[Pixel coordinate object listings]
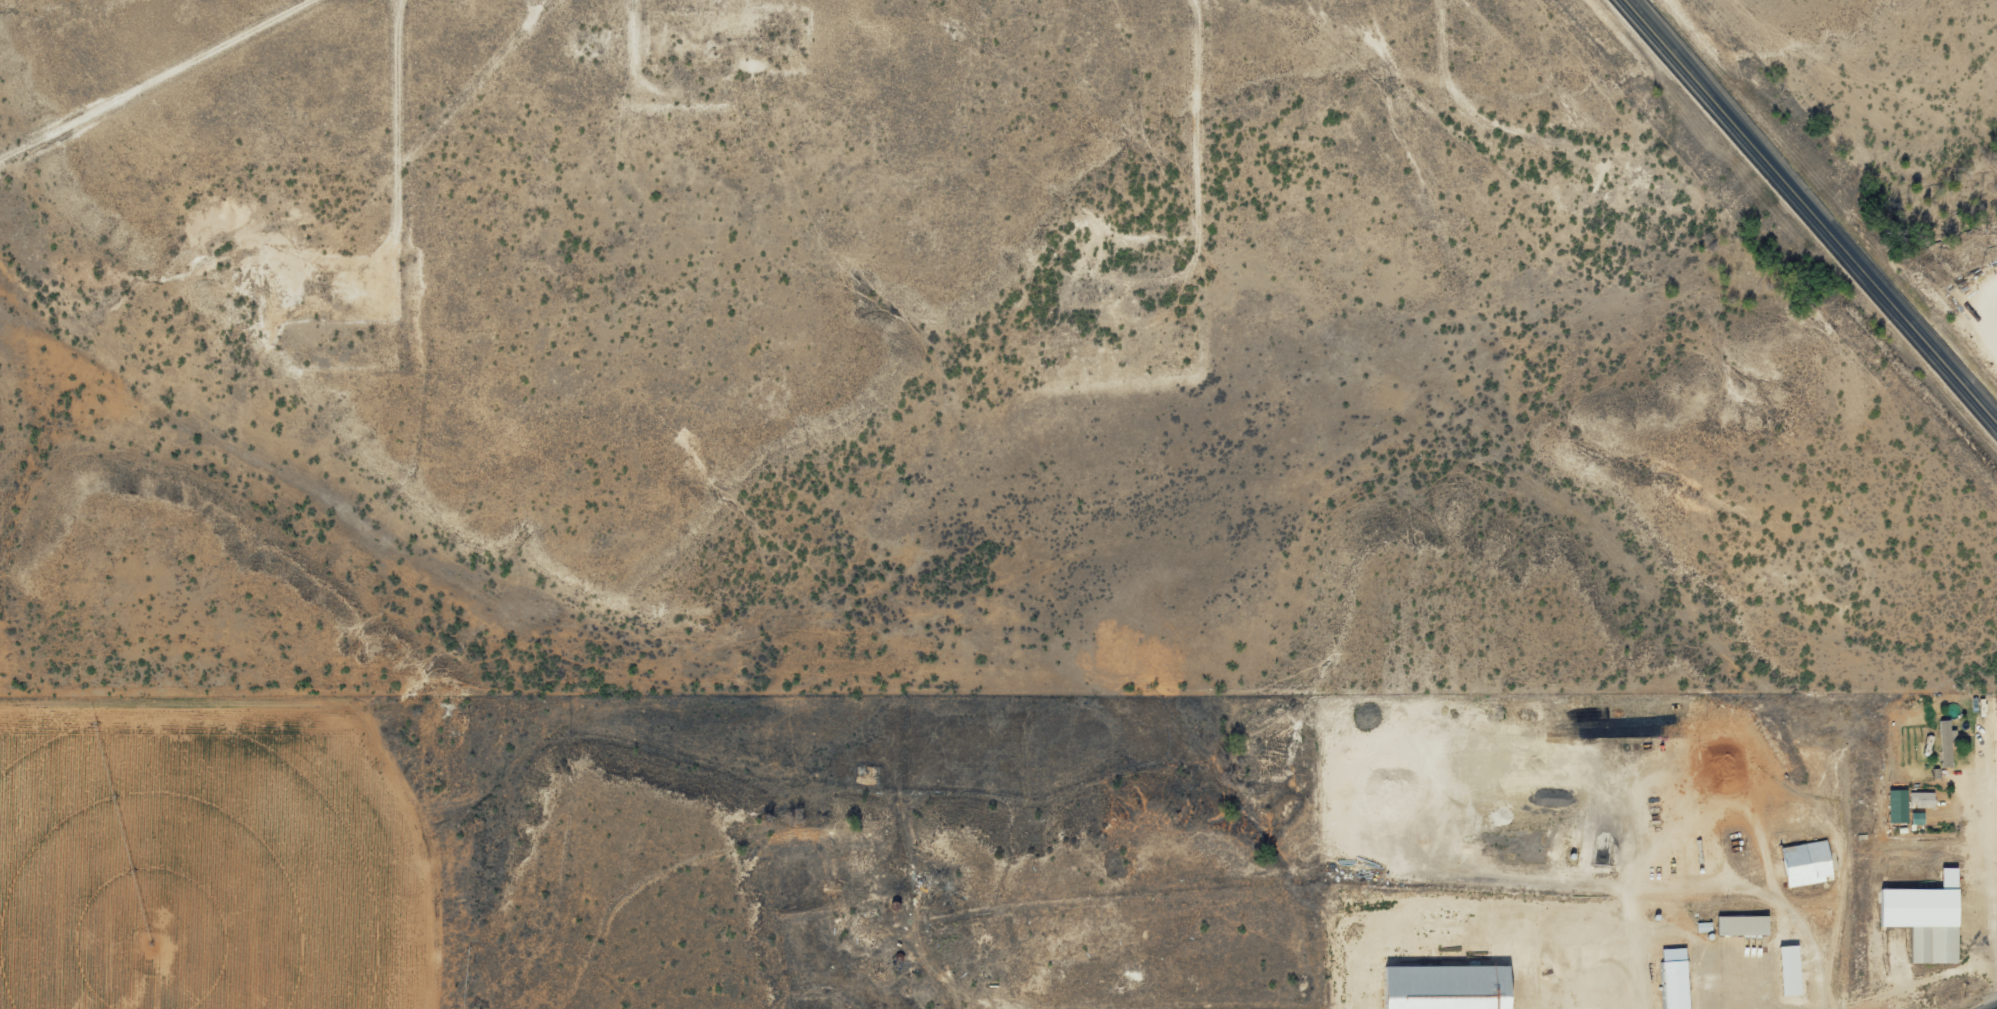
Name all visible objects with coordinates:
road: (166, 79)
road: (1816, 210)
building: (1947, 742)
building: (1923, 798)
building: (1898, 805)
building: (1808, 862)
building: (1928, 917)
building: (1743, 924)
building: (1791, 969)
building: (1676, 978)
building: (1450, 986)

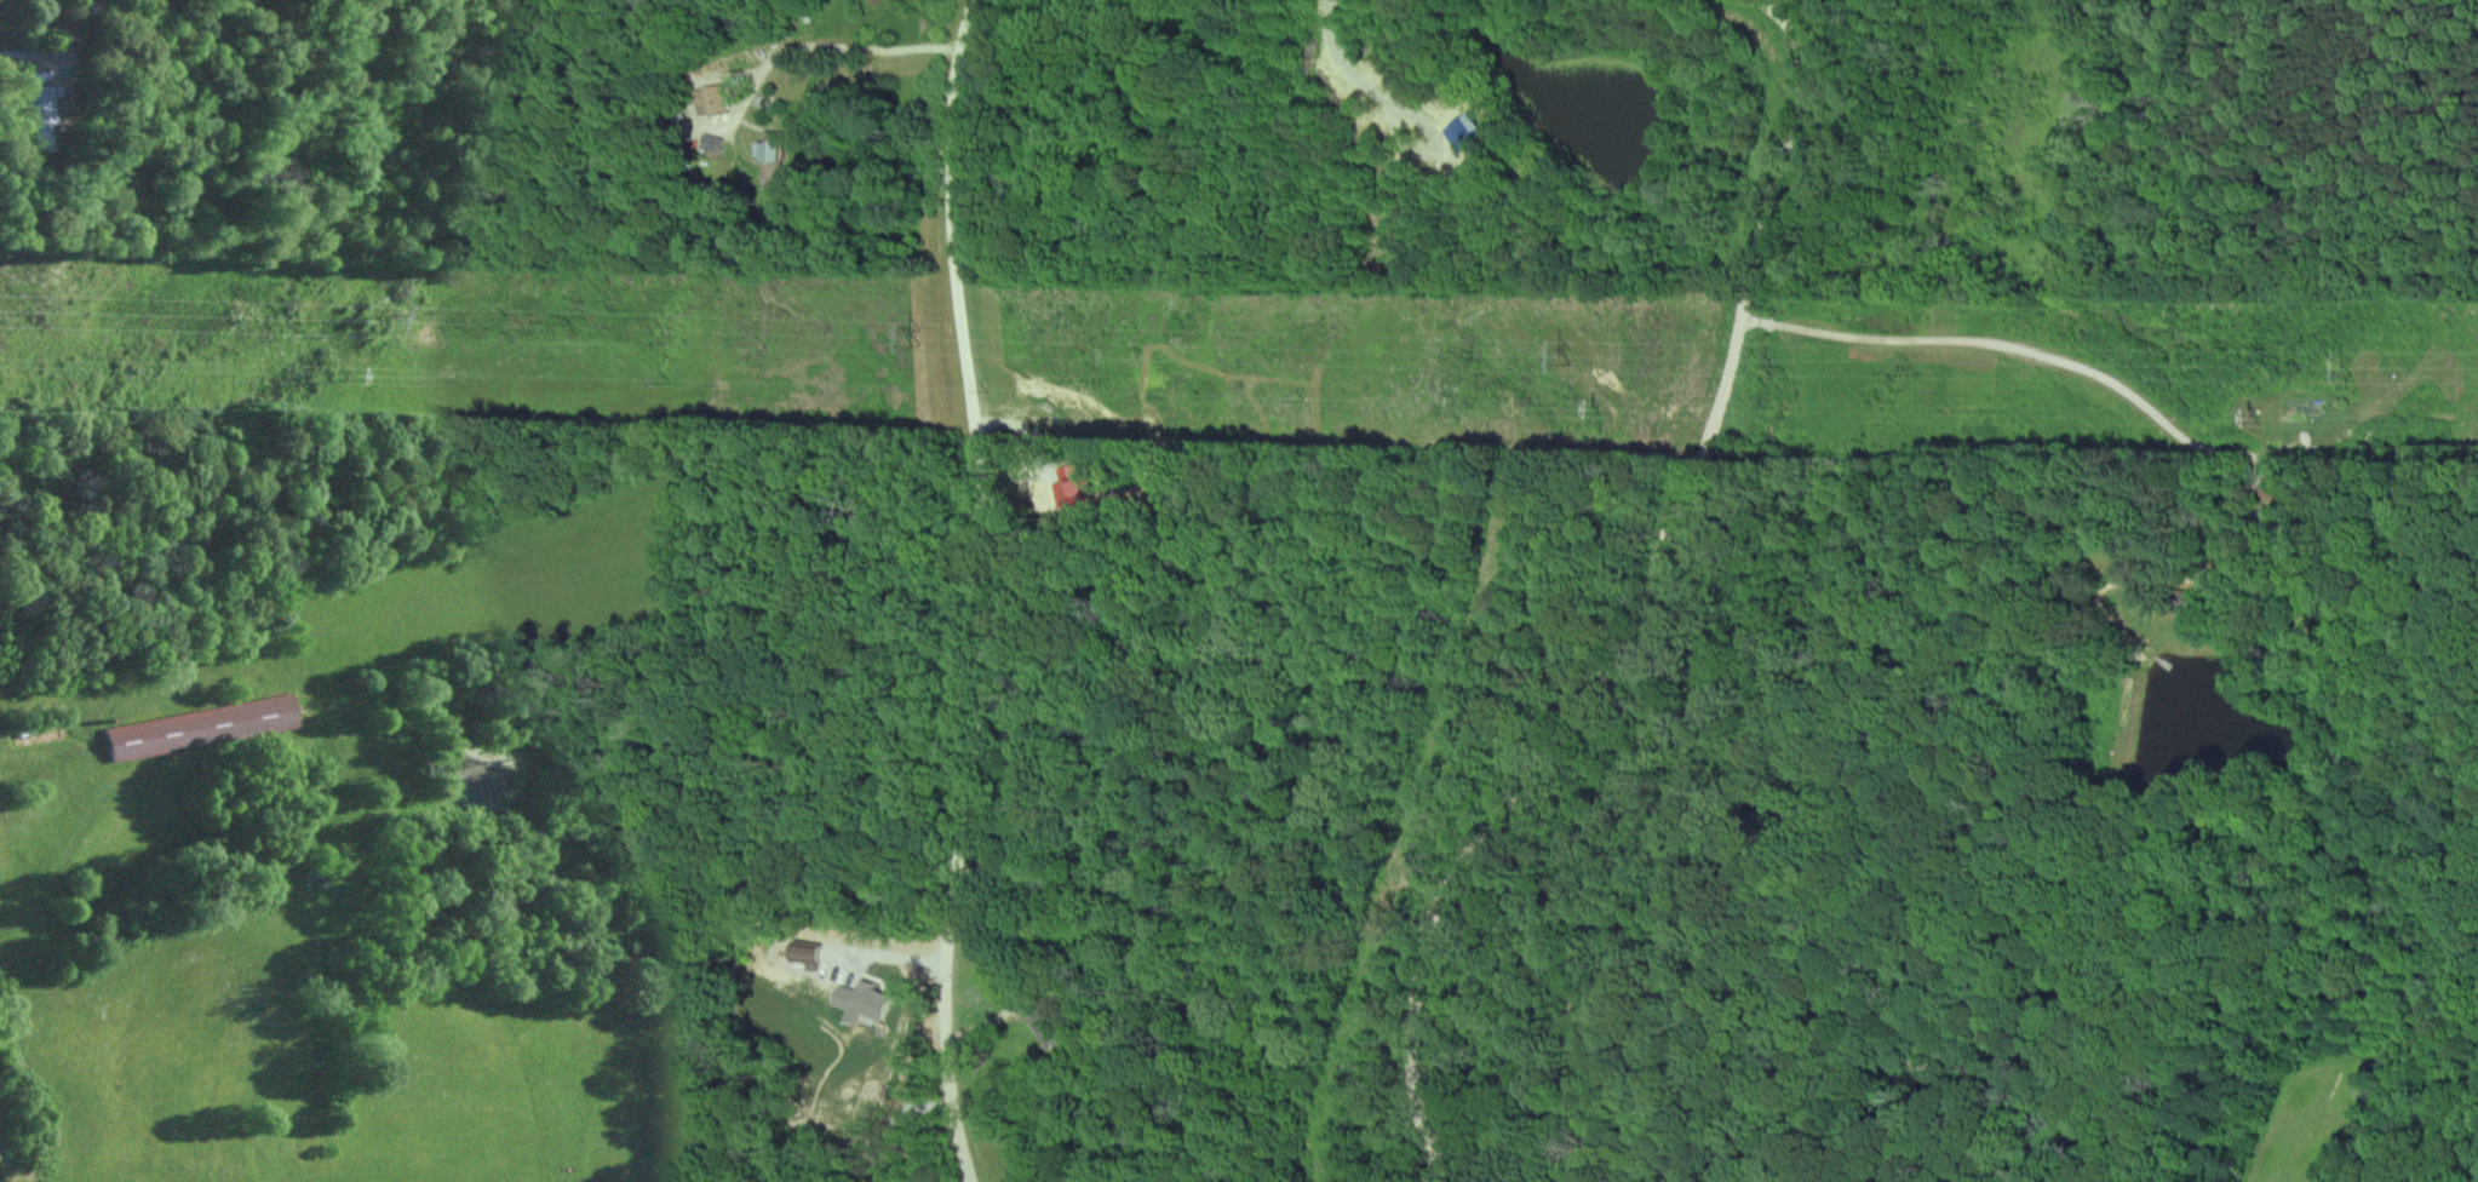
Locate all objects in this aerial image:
road: (1770, 13)
road: (1809, 19)
road: (826, 46)
road: (19, 52)
road: (2170, 71)
road: (1363, 86)
building: (710, 100)
building: (33, 117)
building: (769, 163)
power tower: (388, 317)
power tower: (930, 334)
power tower: (1570, 356)
road: (2058, 362)
power tower: (2358, 364)
power tower: (358, 371)
power tower: (681, 379)
power tower: (999, 388)
power tower: (1608, 410)
power tower: (2267, 414)
building: (1076, 488)
road: (981, 589)
road: (1632, 626)
building: (197, 726)
building: (860, 1003)
building: (1050, 1028)

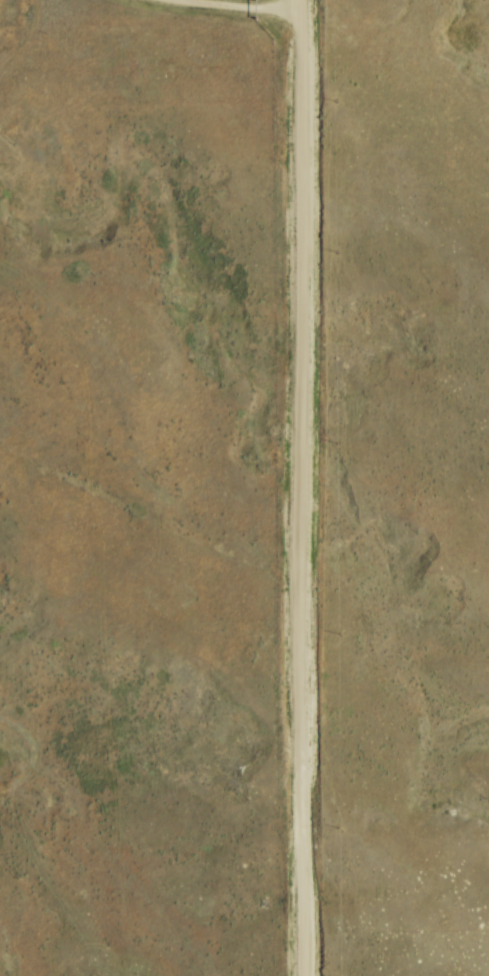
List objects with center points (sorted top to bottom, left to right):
road: (213, 12)
road: (289, 488)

Assignment: Every line above is to be repeated exactly, but no picture is to appear in the copy.

Solution below:
Name all visible objects with coordinates:
road: (166, 79)
road: (1816, 210)
building: (1947, 742)
building: (1923, 798)
building: (1898, 805)
building: (1808, 862)
building: (1928, 917)
building: (1743, 924)
building: (1791, 969)
building: (1676, 978)
building: (1450, 986)

Locate all objects in this aerial image:
road: (1770, 13)
road: (1809, 19)
road: (826, 46)
road: (19, 52)
road: (2170, 71)
road: (1363, 86)
building: (710, 100)
building: (33, 117)
building: (769, 163)
power tower: (388, 317)
power tower: (930, 334)
power tower: (1570, 356)
road: (2058, 362)
power tower: (2358, 364)
power tower: (358, 371)
power tower: (681, 379)
power tower: (999, 388)
power tower: (1608, 410)
power tower: (2267, 414)
building: (1076, 488)
road: (981, 589)
road: (1632, 626)
building: (197, 726)
building: (860, 1003)
building: (1050, 1028)

List objects with center points (sorted top to bottom, left to right):
road: (213, 12)
road: (289, 488)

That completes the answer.